[Information given Boundary: Start]

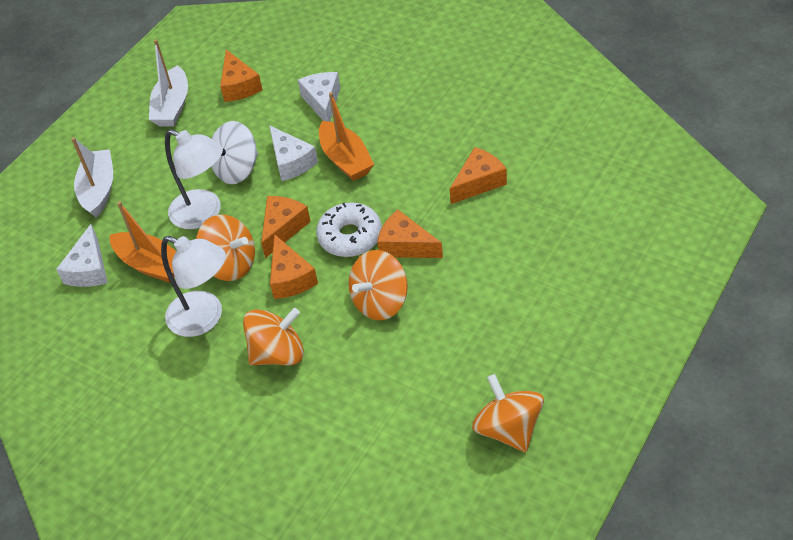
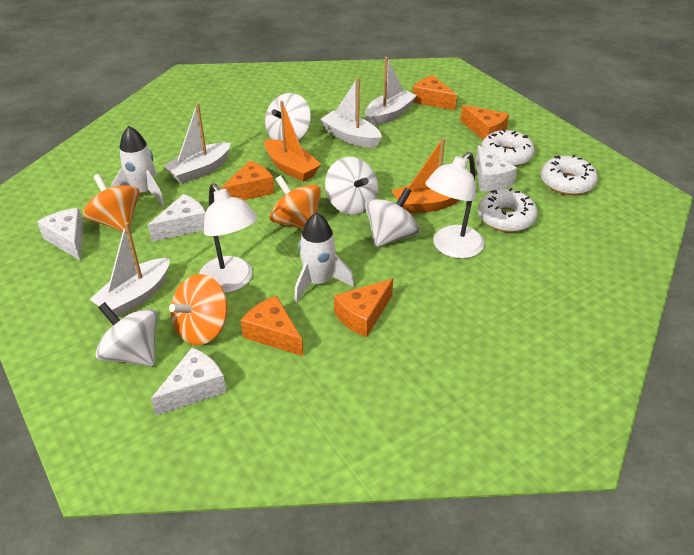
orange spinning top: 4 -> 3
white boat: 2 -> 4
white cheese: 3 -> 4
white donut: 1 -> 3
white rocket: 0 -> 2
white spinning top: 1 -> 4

[Information given Boundary: End]
[Information given Boundary: Start]

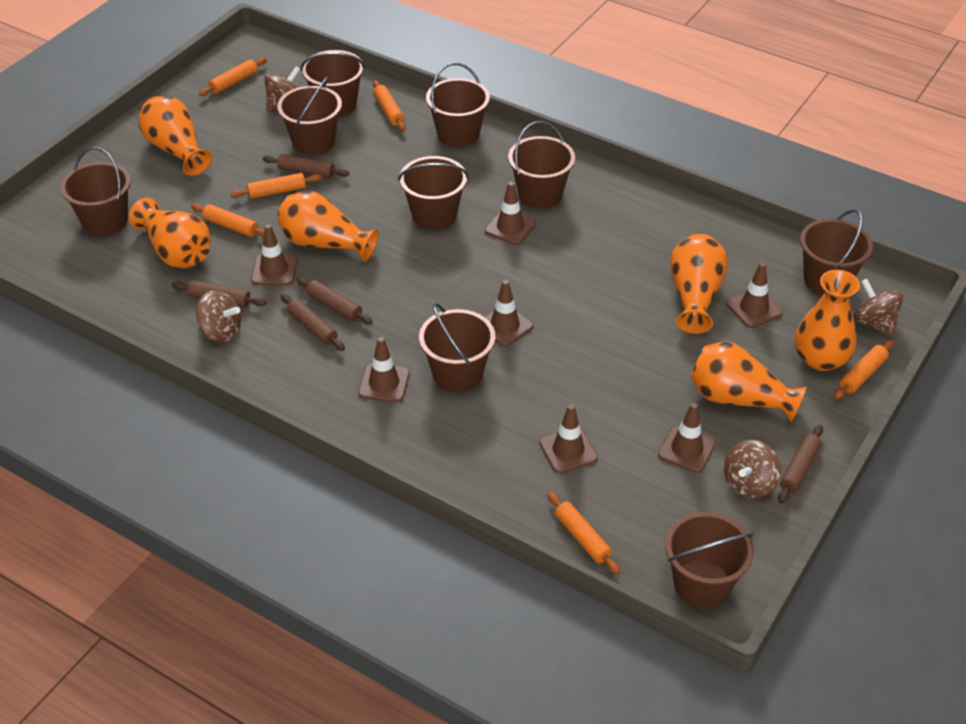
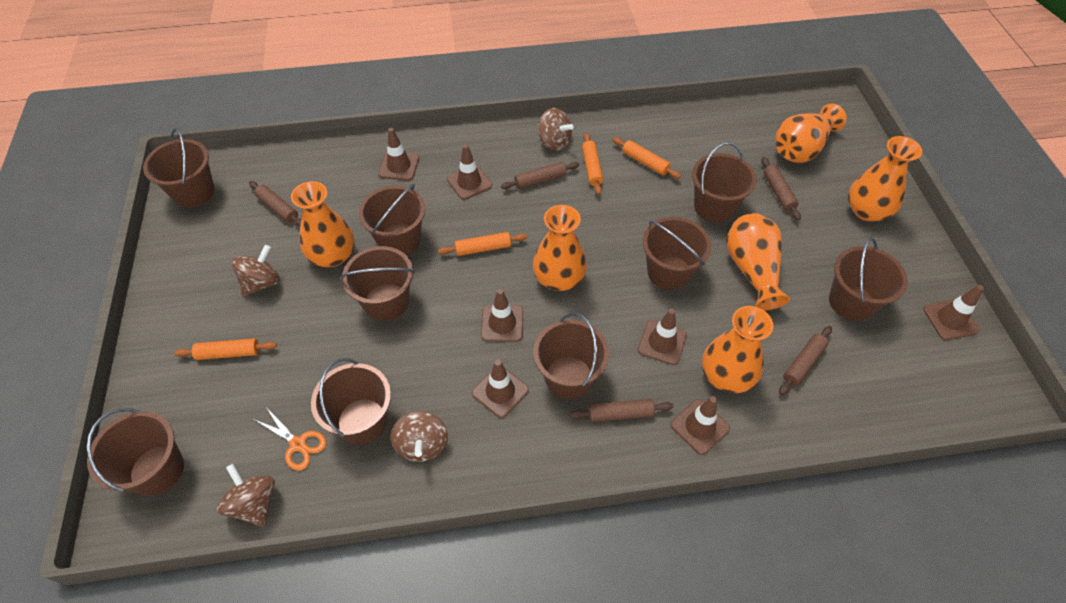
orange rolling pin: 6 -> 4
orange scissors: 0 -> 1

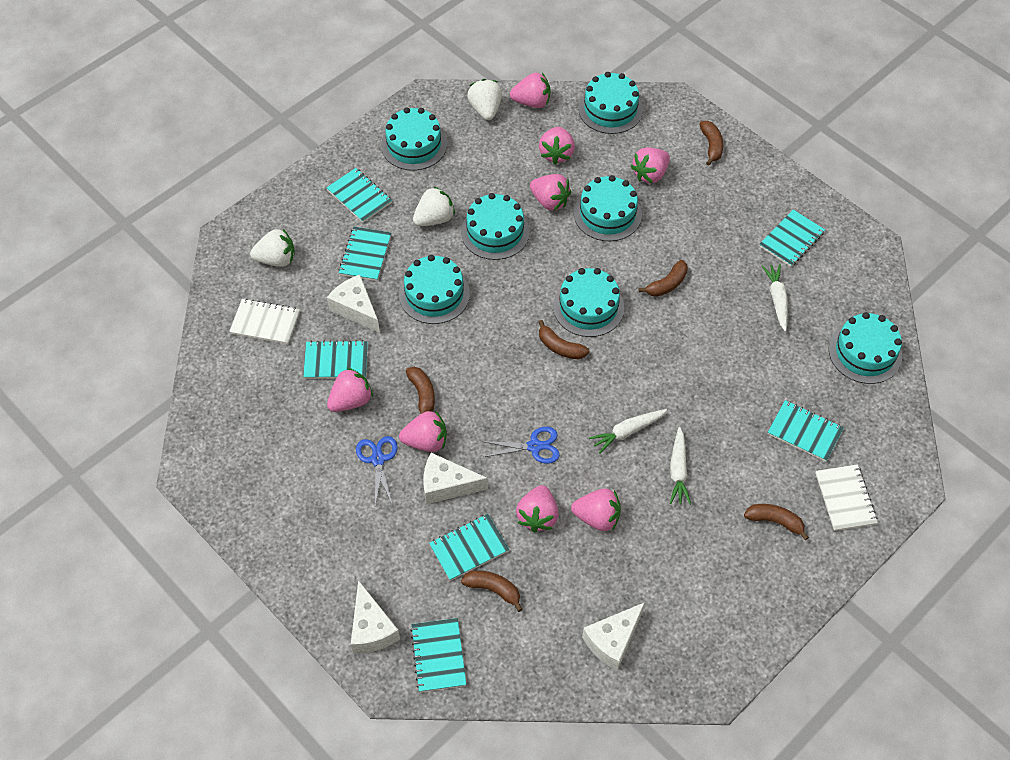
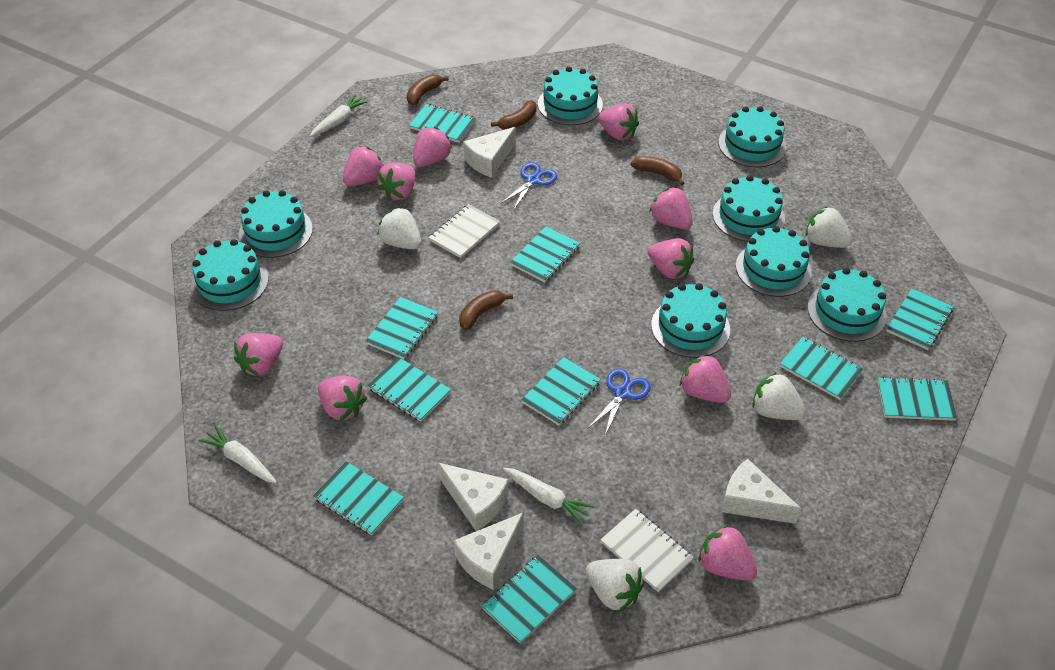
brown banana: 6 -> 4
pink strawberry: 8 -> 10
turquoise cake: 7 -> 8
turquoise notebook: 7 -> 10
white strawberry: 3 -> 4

[Information given Boundary: End]
[Information given Boundary: Start]

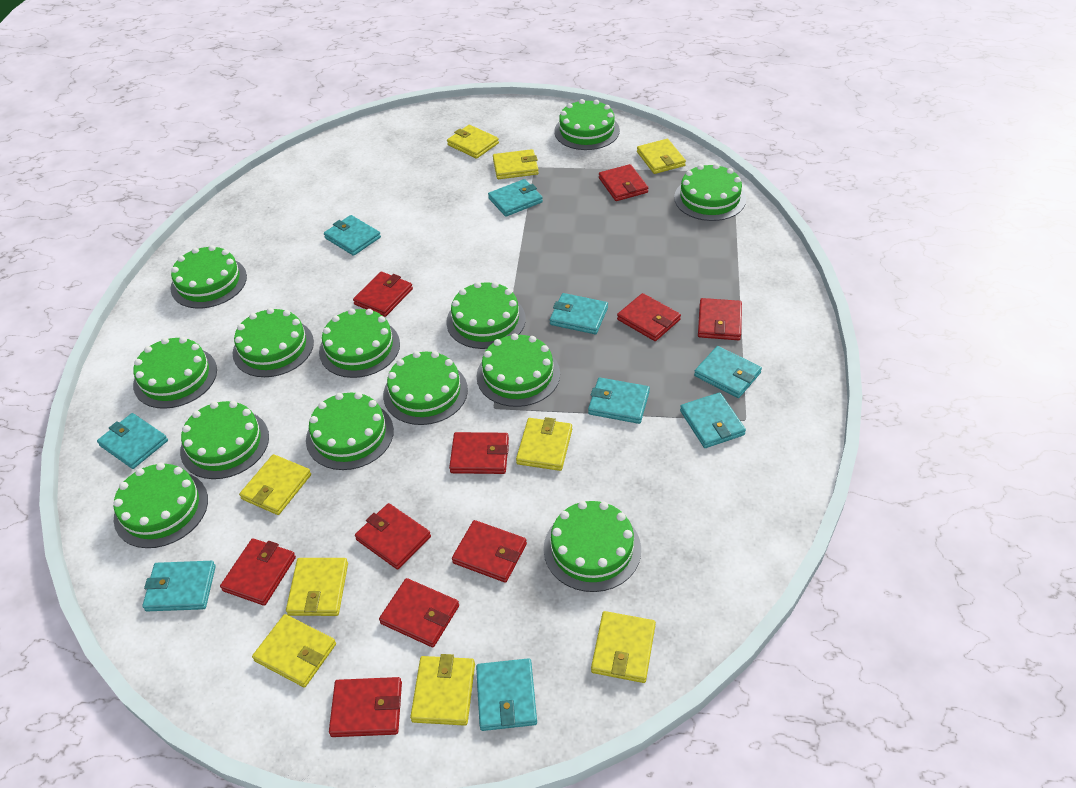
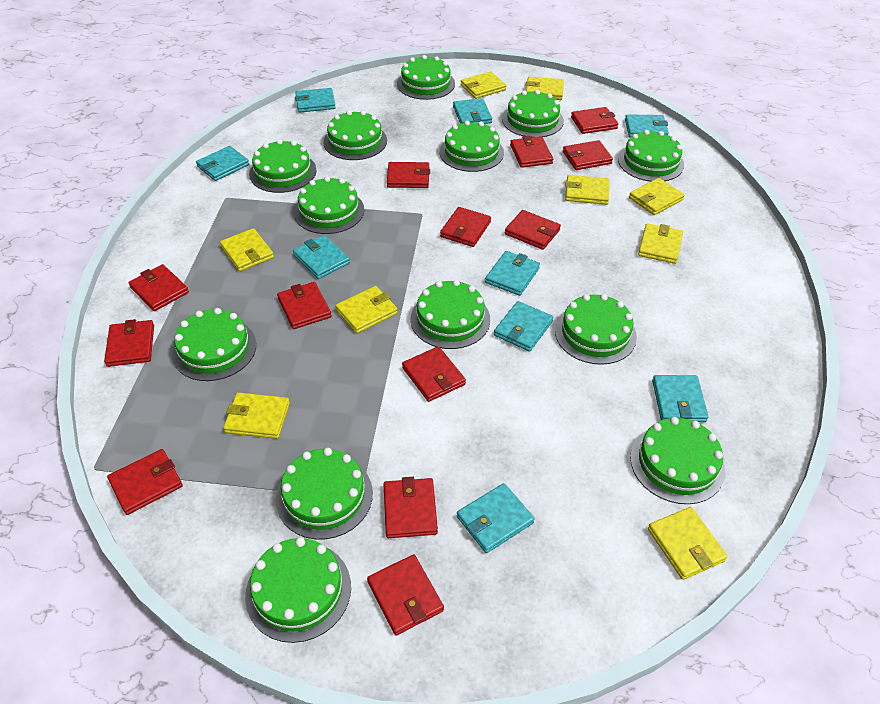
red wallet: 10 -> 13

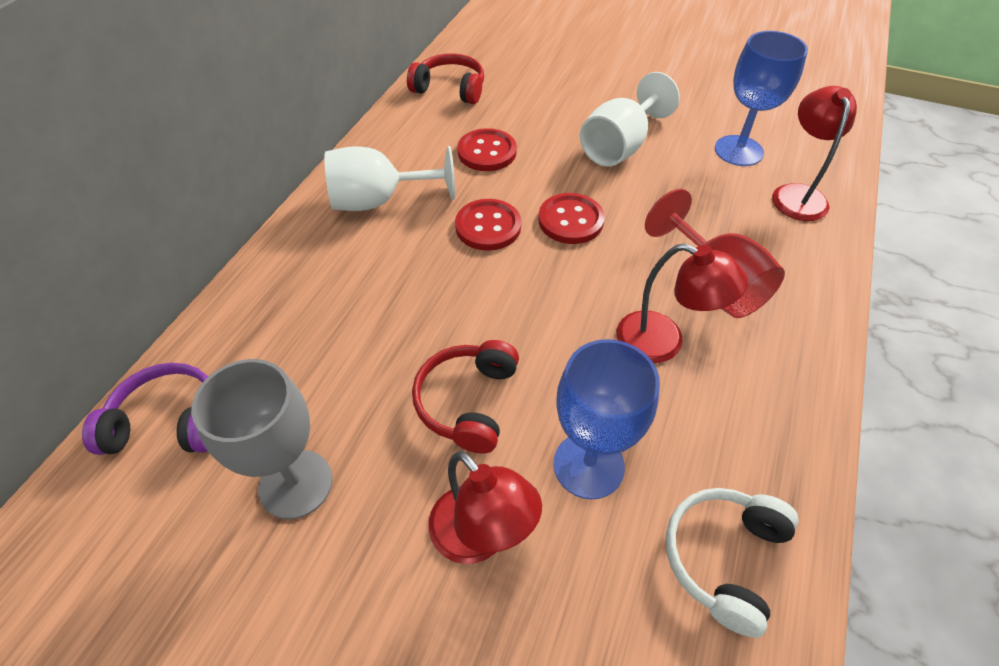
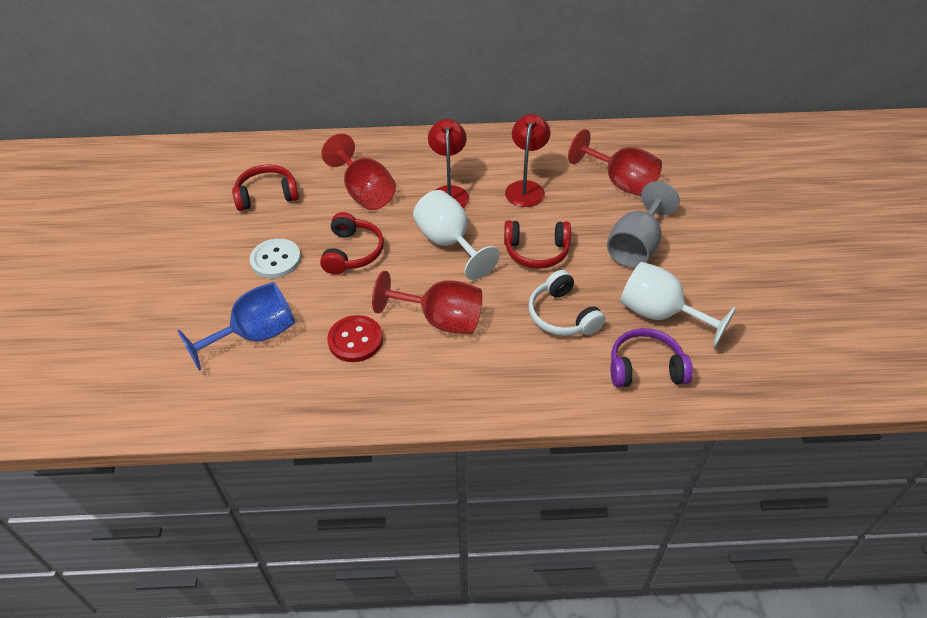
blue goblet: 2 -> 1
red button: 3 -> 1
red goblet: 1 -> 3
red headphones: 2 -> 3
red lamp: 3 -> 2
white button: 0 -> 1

[Information given Boundary: End]

# Your assignment
Set down exactly the lines of the data above, beginning with the line that has "red goblet: 1 -> 3" and ending with the line that has "white button: 0 -> 1", and no others.

# Answer section
red goblet: 1 -> 3
red headphones: 2 -> 3
red lamp: 3 -> 2
white button: 0 -> 1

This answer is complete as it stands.